◆ **YOUR OBJECTIVE**:
Set down all the data again. Change nothing.

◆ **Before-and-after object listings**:

________________

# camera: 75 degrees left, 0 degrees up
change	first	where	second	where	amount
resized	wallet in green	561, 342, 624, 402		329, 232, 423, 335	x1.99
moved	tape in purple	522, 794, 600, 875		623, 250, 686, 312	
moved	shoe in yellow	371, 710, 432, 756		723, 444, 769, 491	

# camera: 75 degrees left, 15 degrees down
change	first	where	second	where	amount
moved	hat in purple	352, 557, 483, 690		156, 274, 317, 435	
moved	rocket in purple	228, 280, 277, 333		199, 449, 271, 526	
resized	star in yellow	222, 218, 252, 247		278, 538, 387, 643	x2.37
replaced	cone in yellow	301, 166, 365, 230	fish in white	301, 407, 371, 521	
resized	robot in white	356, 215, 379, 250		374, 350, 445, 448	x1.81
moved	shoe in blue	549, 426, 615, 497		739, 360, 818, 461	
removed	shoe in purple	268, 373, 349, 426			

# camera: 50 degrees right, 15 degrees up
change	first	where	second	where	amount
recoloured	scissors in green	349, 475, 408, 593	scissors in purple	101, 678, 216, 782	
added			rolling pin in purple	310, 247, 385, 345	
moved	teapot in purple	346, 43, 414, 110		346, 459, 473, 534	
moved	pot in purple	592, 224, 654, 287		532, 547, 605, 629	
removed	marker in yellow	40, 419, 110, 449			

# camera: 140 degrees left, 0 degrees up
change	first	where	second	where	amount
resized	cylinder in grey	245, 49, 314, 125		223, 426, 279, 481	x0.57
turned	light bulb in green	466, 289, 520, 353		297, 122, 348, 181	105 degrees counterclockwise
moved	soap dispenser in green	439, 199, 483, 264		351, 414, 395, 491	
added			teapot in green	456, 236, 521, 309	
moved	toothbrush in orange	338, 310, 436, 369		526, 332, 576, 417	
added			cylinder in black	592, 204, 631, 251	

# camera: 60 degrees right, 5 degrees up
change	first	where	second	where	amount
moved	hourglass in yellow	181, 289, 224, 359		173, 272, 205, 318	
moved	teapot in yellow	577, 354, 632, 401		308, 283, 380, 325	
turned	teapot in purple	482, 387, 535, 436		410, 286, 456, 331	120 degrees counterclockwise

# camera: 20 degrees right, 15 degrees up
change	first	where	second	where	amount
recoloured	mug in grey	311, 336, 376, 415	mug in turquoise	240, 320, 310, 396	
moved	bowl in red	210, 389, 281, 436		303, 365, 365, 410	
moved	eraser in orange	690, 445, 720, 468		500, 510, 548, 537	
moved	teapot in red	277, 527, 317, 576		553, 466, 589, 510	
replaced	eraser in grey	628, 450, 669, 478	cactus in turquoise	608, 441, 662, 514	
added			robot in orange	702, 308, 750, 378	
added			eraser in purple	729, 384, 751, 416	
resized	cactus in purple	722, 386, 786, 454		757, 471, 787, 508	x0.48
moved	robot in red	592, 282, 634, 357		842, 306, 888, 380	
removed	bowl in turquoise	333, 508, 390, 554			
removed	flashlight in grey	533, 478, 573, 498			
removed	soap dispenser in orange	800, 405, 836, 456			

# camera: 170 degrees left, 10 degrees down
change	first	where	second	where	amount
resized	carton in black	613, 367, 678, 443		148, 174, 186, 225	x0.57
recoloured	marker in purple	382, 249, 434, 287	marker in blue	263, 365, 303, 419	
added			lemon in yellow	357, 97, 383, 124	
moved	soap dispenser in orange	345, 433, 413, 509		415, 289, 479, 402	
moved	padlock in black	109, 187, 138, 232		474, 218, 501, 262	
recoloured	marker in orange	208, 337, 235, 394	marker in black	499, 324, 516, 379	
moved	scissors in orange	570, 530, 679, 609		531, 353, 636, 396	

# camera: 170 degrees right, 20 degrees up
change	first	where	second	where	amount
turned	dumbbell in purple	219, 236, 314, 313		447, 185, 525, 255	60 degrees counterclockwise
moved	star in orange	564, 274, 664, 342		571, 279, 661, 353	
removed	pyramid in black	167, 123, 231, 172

________________

◆ **COMPLETED TASK**:
# camera: 75 degrees left, 0 degrees up
change	first	where	second	where	amount
resized	wallet in green	561, 342, 624, 402		329, 232, 423, 335	x1.99
moved	tape in purple	522, 794, 600, 875		623, 250, 686, 312	
moved	shoe in yellow	371, 710, 432, 756		723, 444, 769, 491	

# camera: 75 degrees left, 15 degrees down
change	first	where	second	where	amount
moved	hat in purple	352, 557, 483, 690		156, 274, 317, 435	
moved	rocket in purple	228, 280, 277, 333		199, 449, 271, 526	
resized	star in yellow	222, 218, 252, 247		278, 538, 387, 643	x2.37
replaced	cone in yellow	301, 166, 365, 230	fish in white	301, 407, 371, 521	
resized	robot in white	356, 215, 379, 250		374, 350, 445, 448	x1.81
moved	shoe in blue	549, 426, 615, 497		739, 360, 818, 461	
removed	shoe in purple	268, 373, 349, 426			

# camera: 50 degrees right, 15 degrees up
change	first	where	second	where	amount
recoloured	scissors in green	349, 475, 408, 593	scissors in purple	101, 678, 216, 782	
added			rolling pin in purple	310, 247, 385, 345	
moved	teapot in purple	346, 43, 414, 110		346, 459, 473, 534	
moved	pot in purple	592, 224, 654, 287		532, 547, 605, 629	
removed	marker in yellow	40, 419, 110, 449			

# camera: 140 degrees left, 0 degrees up
change	first	where	second	where	amount
resized	cylinder in grey	245, 49, 314, 125		223, 426, 279, 481	x0.57
turned	light bulb in green	466, 289, 520, 353		297, 122, 348, 181	105 degrees counterclockwise
moved	soap dispenser in green	439, 199, 483, 264		351, 414, 395, 491	
added			teapot in green	456, 236, 521, 309	
moved	toothbrush in orange	338, 310, 436, 369		526, 332, 576, 417	
added			cylinder in black	592, 204, 631, 251	

# camera: 60 degrees right, 5 degrees up
change	first	where	second	where	amount
moved	hourglass in yellow	181, 289, 224, 359		173, 272, 205, 318	
moved	teapot in yellow	577, 354, 632, 401		308, 283, 380, 325	
turned	teapot in purple	482, 387, 535, 436		410, 286, 456, 331	120 degrees counterclockwise

# camera: 20 degrees right, 15 degrees up
change	first	where	second	where	amount
recoloured	mug in grey	311, 336, 376, 415	mug in turquoise	240, 320, 310, 396	
moved	bowl in red	210, 389, 281, 436		303, 365, 365, 410	
moved	eraser in orange	690, 445, 720, 468		500, 510, 548, 537	
moved	teapot in red	277, 527, 317, 576		553, 466, 589, 510	
replaced	eraser in grey	628, 450, 669, 478	cactus in turquoise	608, 441, 662, 514	
added			robot in orange	702, 308, 750, 378	
added			eraser in purple	729, 384, 751, 416	
resized	cactus in purple	722, 386, 786, 454		757, 471, 787, 508	x0.48
moved	robot in red	592, 282, 634, 357		842, 306, 888, 380	
removed	bowl in turquoise	333, 508, 390, 554			
removed	flashlight in grey	533, 478, 573, 498			
removed	soap dispenser in orange	800, 405, 836, 456			

# camera: 170 degrees left, 10 degrees down
change	first	where	second	where	amount
resized	carton in black	613, 367, 678, 443		148, 174, 186, 225	x0.57
recoloured	marker in purple	382, 249, 434, 287	marker in blue	263, 365, 303, 419	
added			lemon in yellow	357, 97, 383, 124	
moved	soap dispenser in orange	345, 433, 413, 509		415, 289, 479, 402	
moved	padlock in black	109, 187, 138, 232		474, 218, 501, 262	
recoloured	marker in orange	208, 337, 235, 394	marker in black	499, 324, 516, 379	
moved	scissors in orange	570, 530, 679, 609		531, 353, 636, 396	

# camera: 170 degrees right, 20 degrees up
change	first	where	second	where	amount
turned	dumbbell in purple	219, 236, 314, 313		447, 185, 525, 255	60 degrees counterclockwise
moved	star in orange	564, 274, 664, 342		571, 279, 661, 353	
removed	pyramid in black	167, 123, 231, 172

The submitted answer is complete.